Collection entries:
------

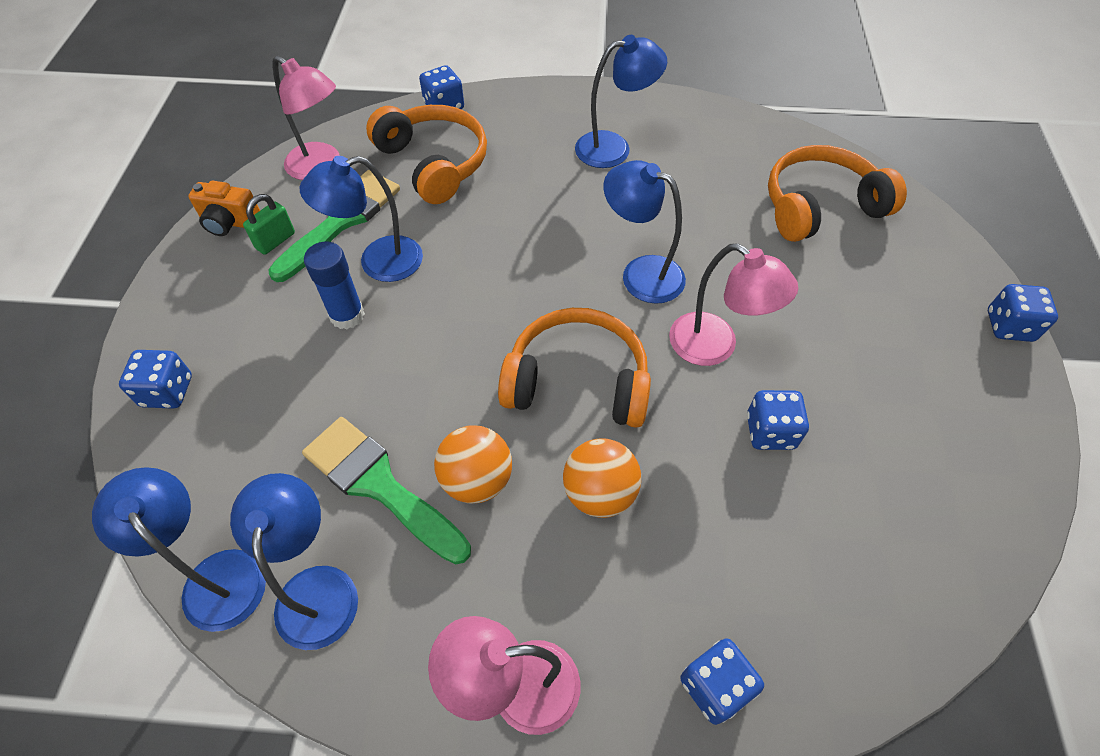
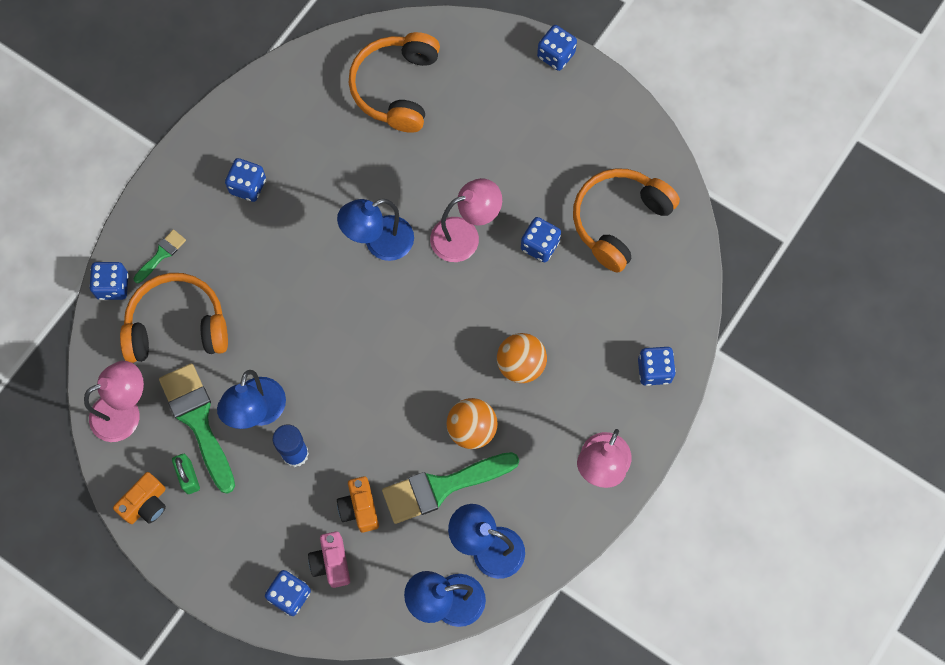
camera: 60 degrees left, 15 degrees up
orange headphones [498,308,651,428] -> orange headphones moved to [573,168,680,273]
blue lamp [575,35,667,168] -> blue dice [225,158,266,202]
none -> green brush [133,229,186,283]
none -> pink camera [308,531,350,588]
none -> orange camera [337,476,379,533]

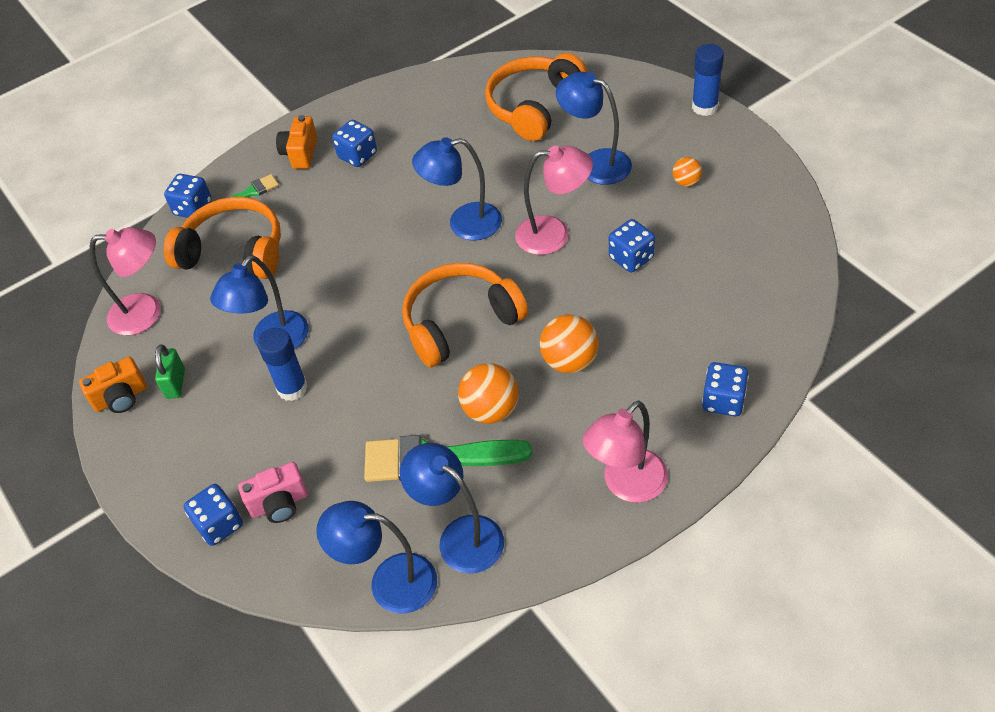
camera: 25 degrees right, 20 degrees down
green brush [159,363,235,494] -> none
pink camera [308,531,350,588] -> pink camera turned 120 degrees counterclockwise [238,462,308,523]
orange camera [337,476,379,533] -> orange camera moved to [276,115,317,169]
blue dice [537,25,577,71] -> blue glue stick [692,44,724,116]
orange headphones [573,168,680,273] -> orange headphones moved to [402,263,528,367]
none -> blue lamp [556,72,632,185]
none -> orange ball [673,157,702,187]

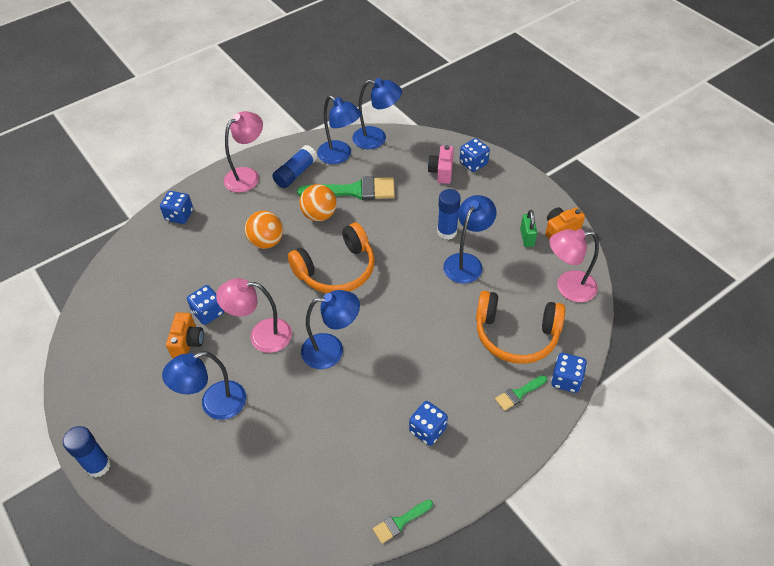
camera: 175 degrees right, 0 degrees up
pink camera [238,462,308,523] -> pink camera turned 60 degrees counterclockwise [428,145,454,184]
orange camera [276,115,317,169] -> orange camera moved to [166,312,204,358]
orange headphones [485,53,587,141] -> none
blue lamp [556,72,632,185] -> blue lamp turned 120 degrees clockwise [162,351,246,420]
orange ball [673,157,702,187] -> none
none -> blue glue stick [272,145,318,188]
none -> green brush [373,500,433,544]

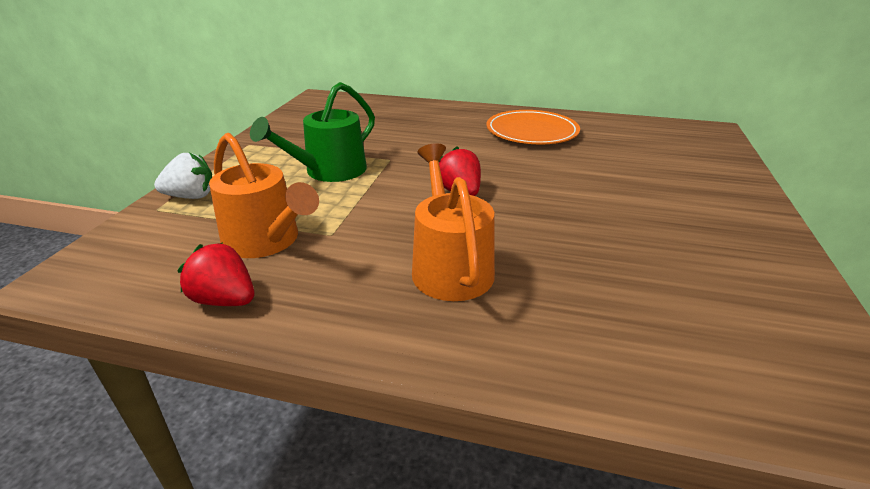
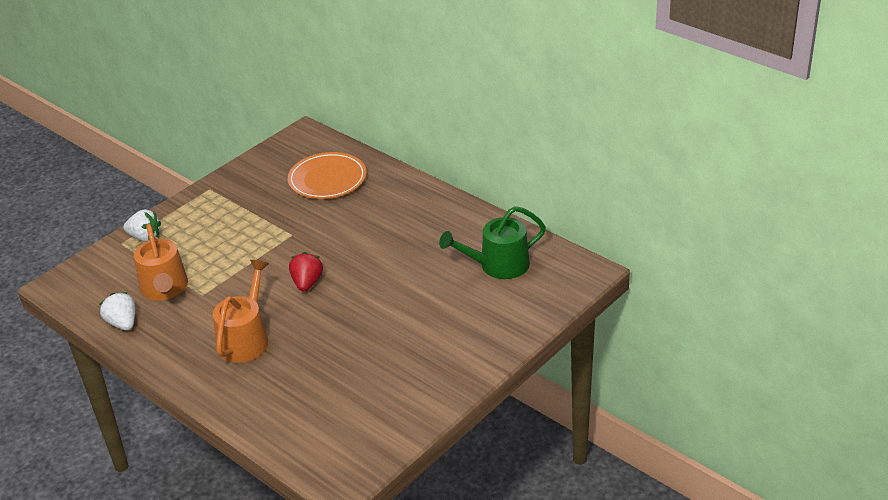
camera: 30 degrees right, 5 degrees up
red strawberry [177,243,255,306] -> white strawberry [100,292,135,330]
green watering can [250,82,375,182] -> green watering can moved to [439,206,546,279]
orange plate [486,110,580,145] -> orange plate moved to [288,152,367,199]

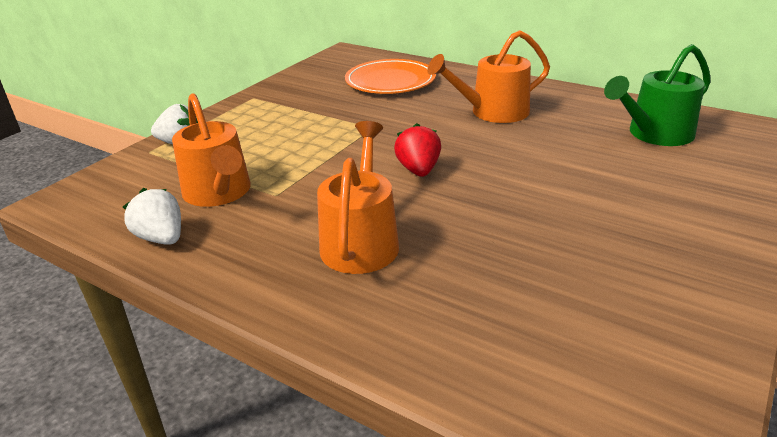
camera: 10 degrees left, 5 degrees down
none -> orange watering can [427,30,550,123]

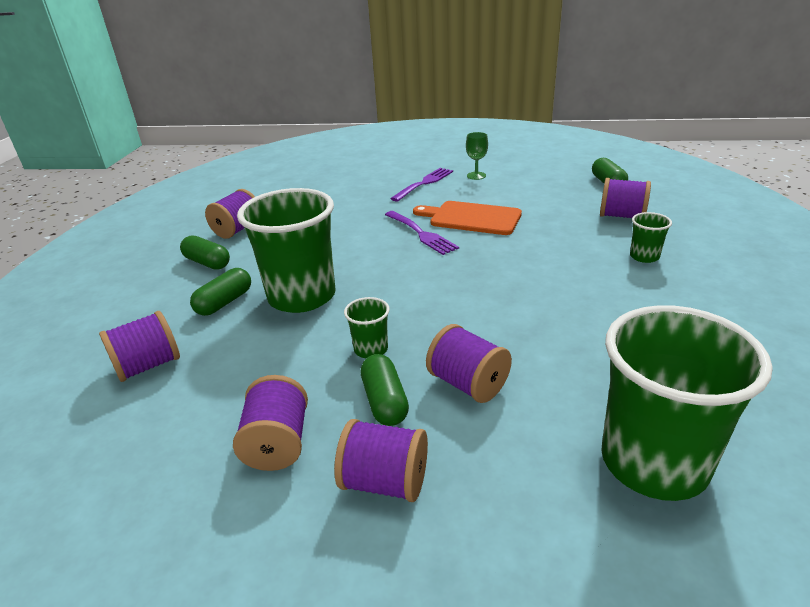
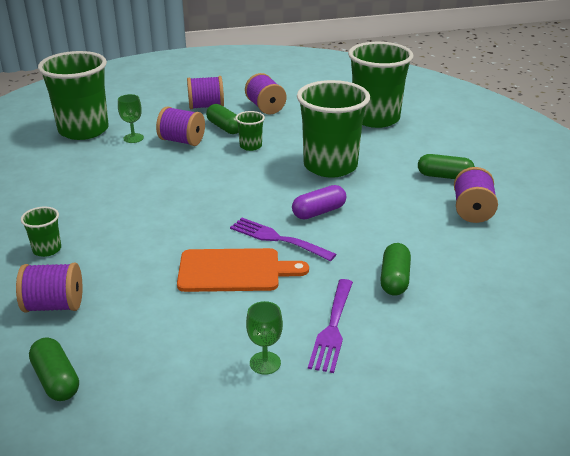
camera: 155 degrees right, 0 degrees up
purple spool [99,311,180,382] -> green cup [348,42,413,128]
green capsule [190,268,251,316] -> green capsule moved to [380,243,411,296]
none -> green goblet [118,94,144,143]
none -> purple capsule [292,185,346,219]

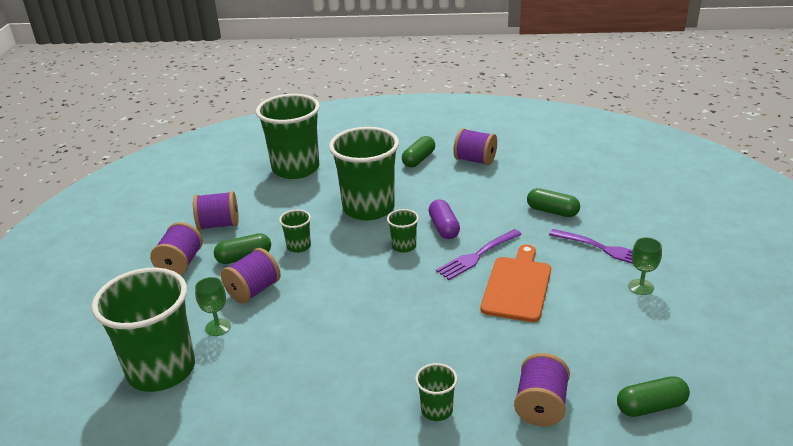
camera: 70 degrees left, 0 degrees up
none -> green cup [387,209,419,253]

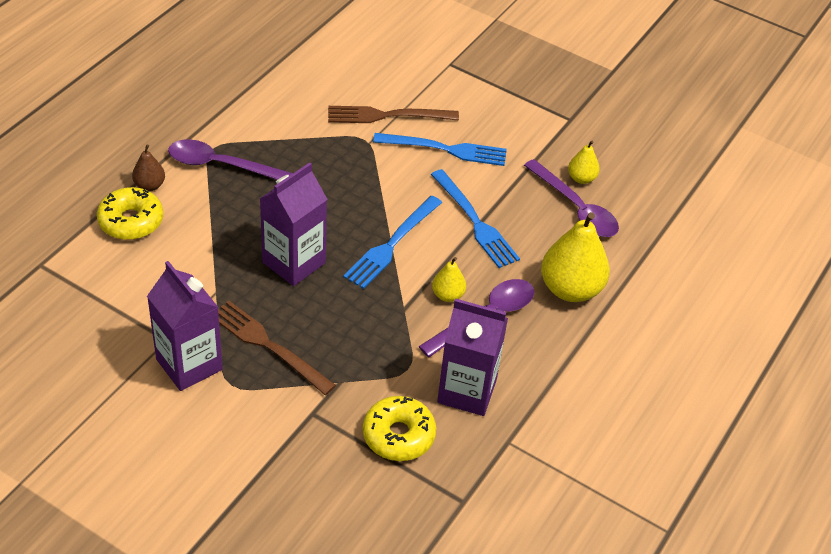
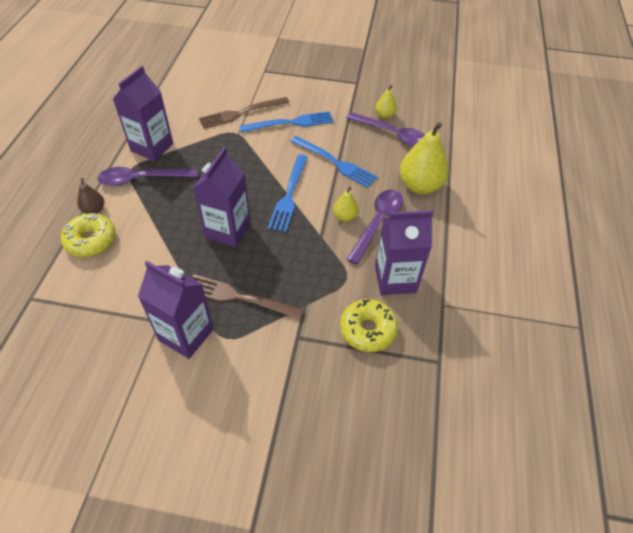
camera: 20 degrees left, 5 degrees up
none -> purple carton [113,66,173,161]

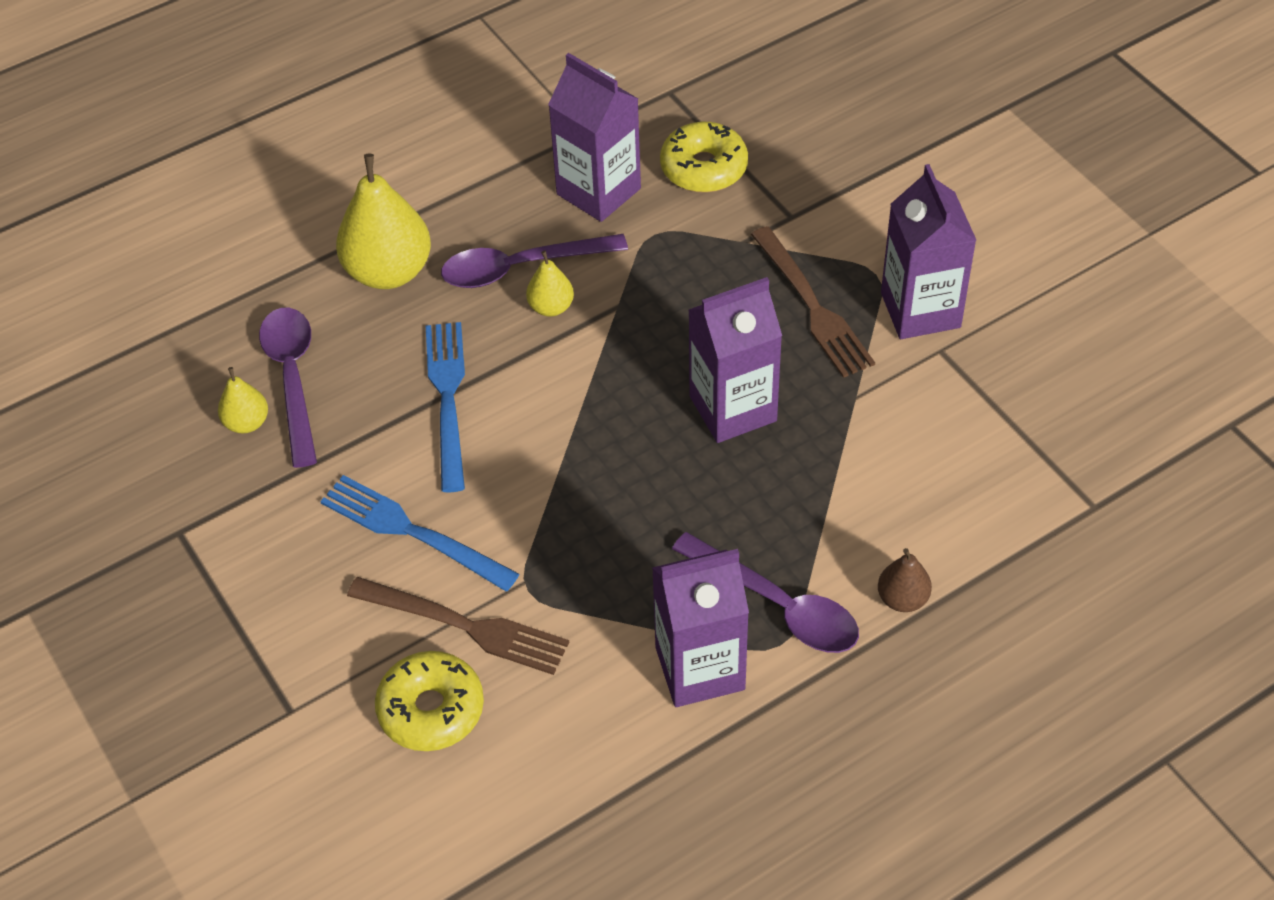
camera: 130 degrees left, 0 degrees up
yellow donut [61,213,116,257] -> yellow donut moved to [375,651,484,751]
blue fork [268,154,308,232] -> none

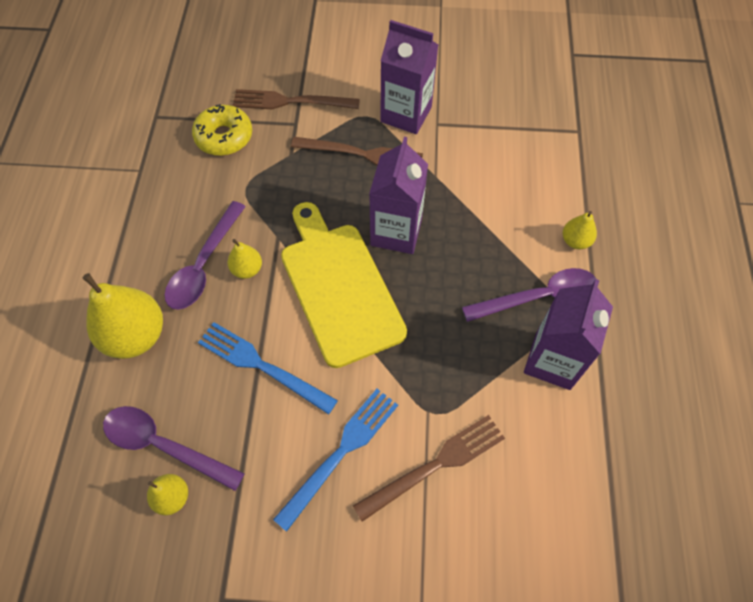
camera: 55 degrees left, 10 degrees up
blue fork [320,475,519,591] -> blue fork turned 150 degrees clockwise [273,389,398,532]
yellow donut [375,651,484,751] -> none
purple carton [548,53,641,222] -> none
brown pear [878,548,932,612] -> yellow pear [563,211,597,249]
none -> brown fork [233,89,360,109]
none -> yellow cutting board [281,202,407,368]

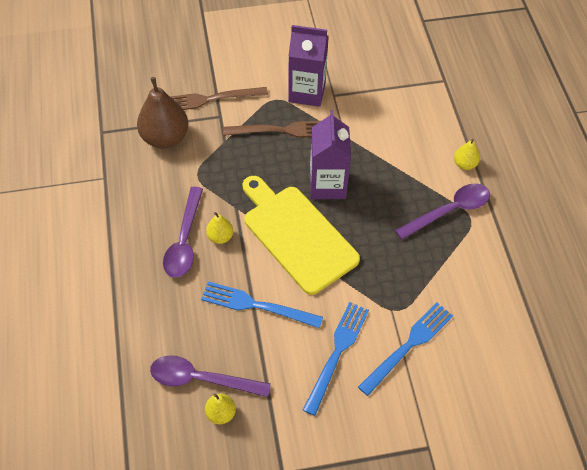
camera: 15 degrees left, 5 degrees down
yellow pear [83,273,163,359] -> none
yellow donut [192,104,252,156] -> brown pear [137,77,188,149]
brown fork [353,415,505,522] -> blue fork [358,302,453,396]
purple carton [524,279,613,390] -> none

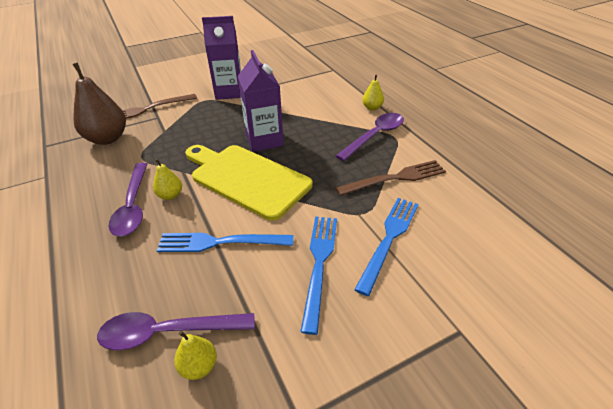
camera: 15 degrees left, 15 degrees down
brown fork [223,121,321,137] -> brown fork moved to [336,160,446,196]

------

# EXERCISE DETAILS
When you output the entries, keep each line exactly as it is and leave out any pictures.

# ANSWER FOR THIS EXERCISE
camera: 60 degrees left, 15 degrees up
orange headphones [498,308,651,428] -> orange headphones moved to [573,168,680,273]
blue lamp [575,35,667,168] -> blue dice [225,158,266,202]
none -> green brush [133,229,186,283]
none -> pink camera [308,531,350,588]
none -> orange camera [337,476,379,533]

camera: 25 degrees right, 20 degrees down
green brush [159,363,235,494] -> none
pink camera [308,531,350,588] -> pink camera turned 120 degrees counterclockwise [238,462,308,523]
orange camera [337,476,379,533] -> orange camera moved to [276,115,317,169]
blue dice [537,25,577,71] -> blue glue stick [692,44,724,116]
orange headphones [573,168,680,273] -> orange headphones moved to [402,263,528,367]
none -> blue lamp [556,72,632,185]
none -> orange ball [673,157,702,187]

camera: 175 degrees right, 0 degrees up
pink camera [238,462,308,523] -> pink camera turned 60 degrees counterclockwise [428,145,454,184]
orange camera [276,115,317,169] -> orange camera moved to [166,312,204,358]
orange headphones [485,53,587,141] -> none
blue lamp [556,72,632,185] -> blue lamp turned 120 degrees clockwise [162,351,246,420]
orange ball [673,157,702,187] -> none
none -> blue glue stick [272,145,318,188]
none -> green brush [373,500,433,544]

camera: 30 degrees right, 5 degrees up
red strawberry [177,243,255,306] -> white strawberry [100,292,135,330]
green watering can [250,82,375,182] -> green watering can moved to [439,206,546,279]
orange plate [486,110,580,145] -> orange plate moved to [288,152,367,199]

camera: 10 degrees left, 5 degrees down
none -> orange watering can [427,30,550,123]

camera: 155 degrees right, 0 degrees up
purple spool [99,311,180,382] -> green cup [348,42,413,128]
green capsule [190,268,251,316] -> green capsule moved to [380,243,411,296]
none -> green goblet [118,94,144,143]
none -> purple capsule [292,185,346,219]

camera: 70 degrees left, 0 degrees up
none -> green cup [387,209,419,253]

camera: 20 degrees left, 5 degrees up
none -> purple carton [113,66,173,161]

camera: 130 degrees left, 0 degrees up
yellow donut [61,213,116,257] -> yellow donut moved to [375,651,484,751]
blue fork [268,154,308,232] -> none

camera: 55 degrees left, 10 degrees up
blue fork [320,475,519,591] -> blue fork turned 150 degrees clockwise [273,389,398,532]
yellow donut [375,651,484,751] -> none
purple carton [548,53,641,222] -> none
brown pear [878,548,932,612] -> yellow pear [563,211,597,249]
none -> brown fork [233,89,360,109]
none -> yellow cutting board [281,202,407,368]

camera: 15 degrees left, 5 degrees down
yellow pear [83,273,163,359] -> none
yellow donut [192,104,252,156] -> brown pear [137,77,188,149]
brown fork [353,415,505,522] -> blue fork [358,302,453,396]
purple carton [524,279,613,390] -> none

camera: 15 degrees left, 15 degrees down
brown fork [223,121,321,137] -> brown fork moved to [336,160,446,196]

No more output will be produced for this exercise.